- Problem statement
Go to the line containing "(435, 385) = (320, 148): turquoise" in the records below and retype from there through the final line, exactly.

Start of Input data

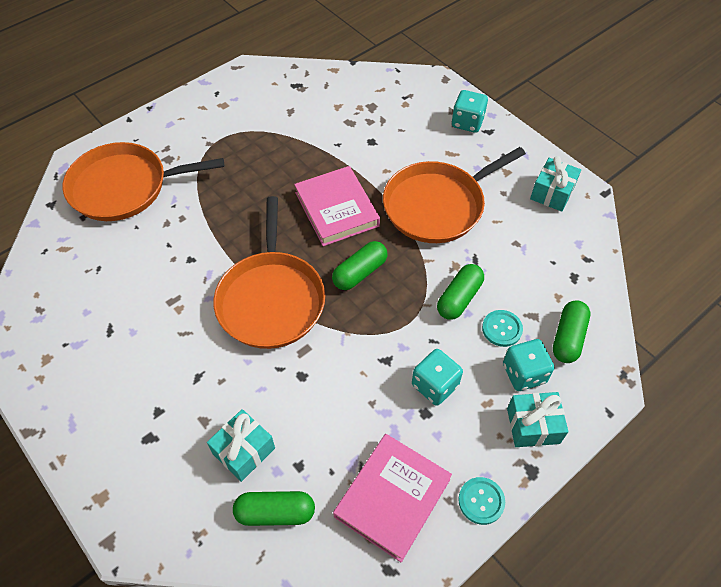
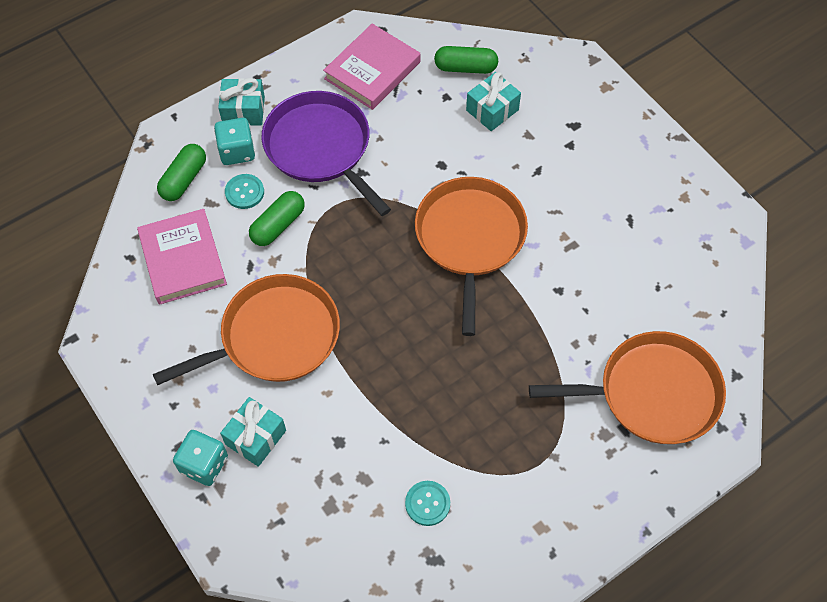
camera: 175 degrees left, 5 degrees up
(336, 209) = (394, 341): pink book -> pink book (183, 259)
(360, 272) = (376, 260): green capsule -> none
(435, 385) = (320, 148): turquoise dice -> purple pan
(481, 501) = (303, 63): turquoise button -> turquoise button (427, 503)
(552, 193) = (134, 343): turquoise gift -> turquoise gift (255, 437)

End of Input data

- Result
(435, 385) = (320, 148): turquoise dice -> purple pan
(481, 501) = (303, 63): turquoise button -> turquoise button (427, 503)
(552, 193) = (134, 343): turquoise gift -> turquoise gift (255, 437)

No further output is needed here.